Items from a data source
● ● ● ● ●

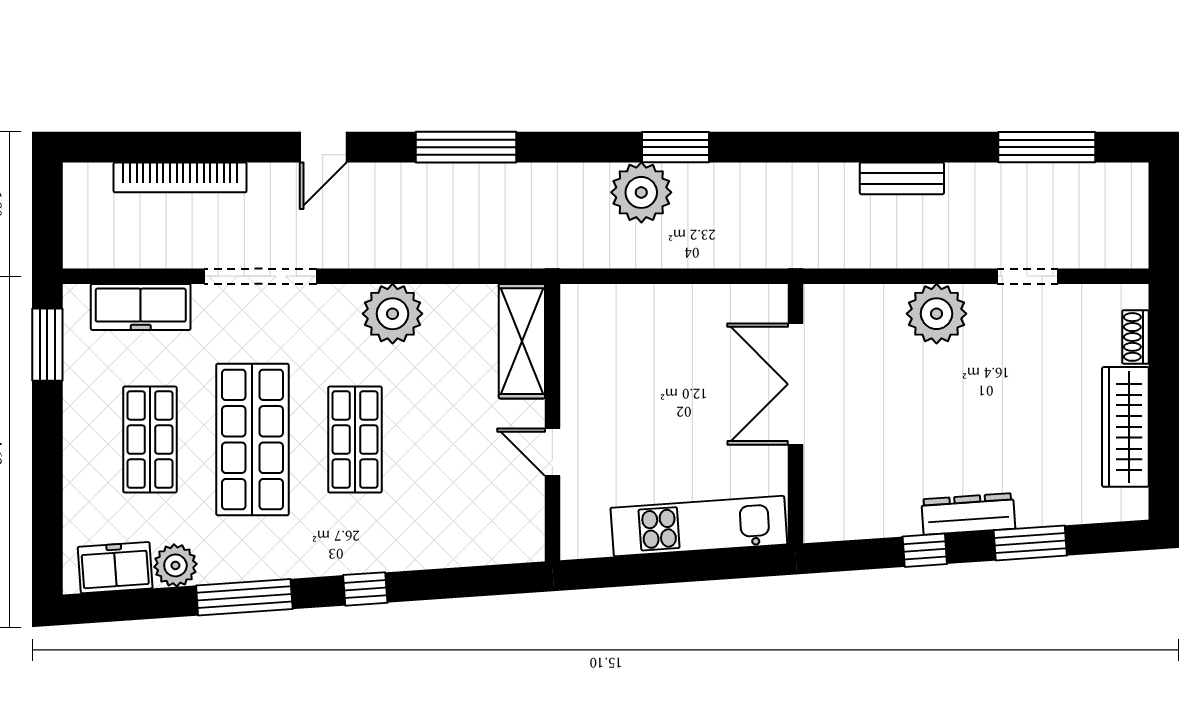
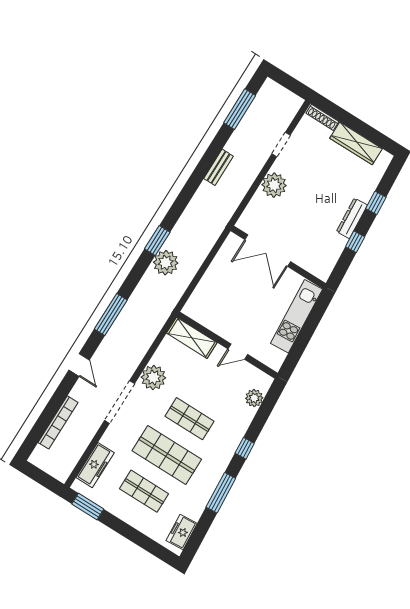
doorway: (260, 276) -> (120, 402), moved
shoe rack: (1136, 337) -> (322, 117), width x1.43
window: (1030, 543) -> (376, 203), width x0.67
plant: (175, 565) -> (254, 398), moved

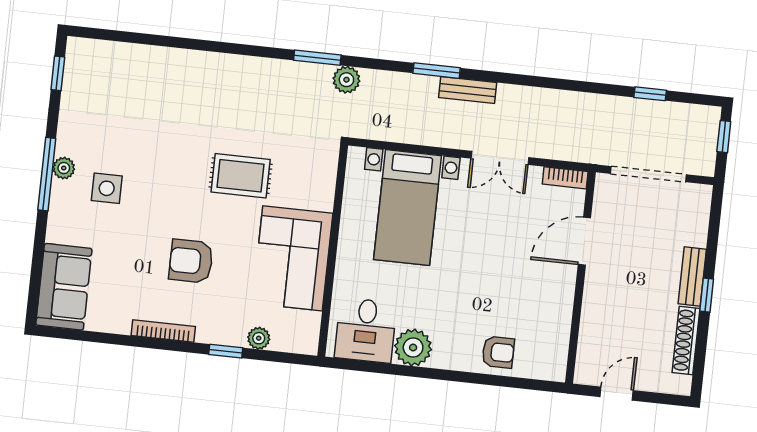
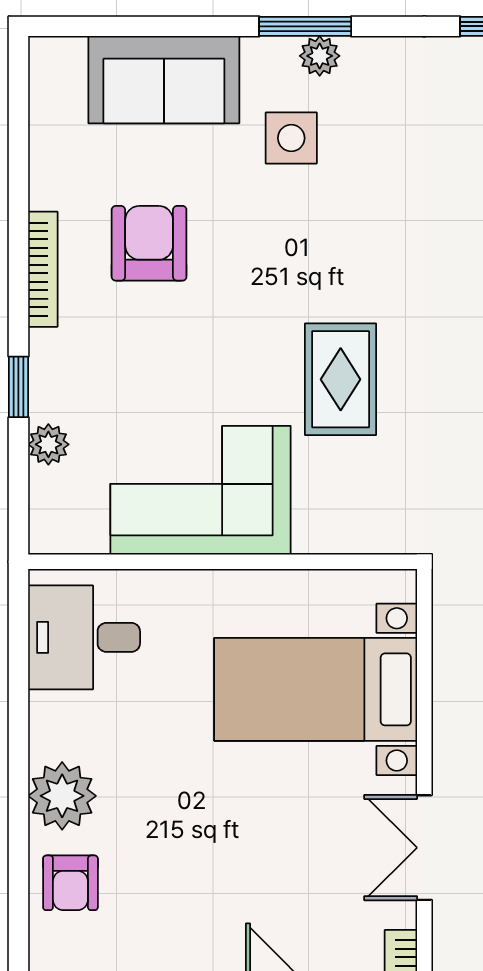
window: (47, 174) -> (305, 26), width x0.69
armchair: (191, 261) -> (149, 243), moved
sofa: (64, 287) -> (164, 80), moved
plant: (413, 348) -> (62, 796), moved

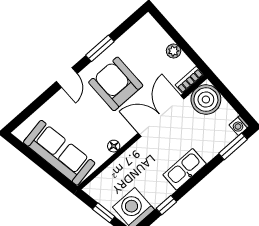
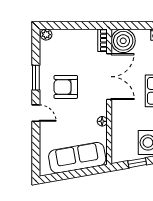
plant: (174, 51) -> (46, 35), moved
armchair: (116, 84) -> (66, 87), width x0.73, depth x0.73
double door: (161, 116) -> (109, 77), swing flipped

● ● ● ● ●

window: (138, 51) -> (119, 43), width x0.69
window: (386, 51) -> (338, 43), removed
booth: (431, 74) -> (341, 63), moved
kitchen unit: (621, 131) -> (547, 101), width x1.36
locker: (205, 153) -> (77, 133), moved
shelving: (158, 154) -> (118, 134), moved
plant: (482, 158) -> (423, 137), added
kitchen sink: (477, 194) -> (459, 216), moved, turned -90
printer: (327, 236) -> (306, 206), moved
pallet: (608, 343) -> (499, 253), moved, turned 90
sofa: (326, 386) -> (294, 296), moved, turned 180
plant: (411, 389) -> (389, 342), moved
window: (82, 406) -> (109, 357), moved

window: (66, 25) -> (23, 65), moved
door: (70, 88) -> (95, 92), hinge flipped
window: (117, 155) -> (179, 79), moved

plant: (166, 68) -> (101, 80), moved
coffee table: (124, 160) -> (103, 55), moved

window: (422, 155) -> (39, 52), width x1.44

● ● ● ● ●

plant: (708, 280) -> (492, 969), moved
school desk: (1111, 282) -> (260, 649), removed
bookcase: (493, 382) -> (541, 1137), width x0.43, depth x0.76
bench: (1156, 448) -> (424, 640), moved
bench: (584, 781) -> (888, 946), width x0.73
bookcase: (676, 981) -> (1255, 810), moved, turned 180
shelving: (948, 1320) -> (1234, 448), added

● ● ● ● ●

**Task instructions:** Output should consist of the lines above from the one with "window: (47, 174) -> (305, 26), width x0.69" down to the one with "armchair: (116, 84)", exact and without pictures.

**Result of this exercise:**
window: (47, 174) -> (305, 26), width x0.69
armchair: (191, 261) -> (149, 243), moved
sofa: (64, 287) -> (164, 80), moved
plant: (413, 348) -> (62, 796), moved

plant: (174, 51) -> (46, 35), moved
armchair: (116, 84) -> (66, 87), width x0.73, depth x0.73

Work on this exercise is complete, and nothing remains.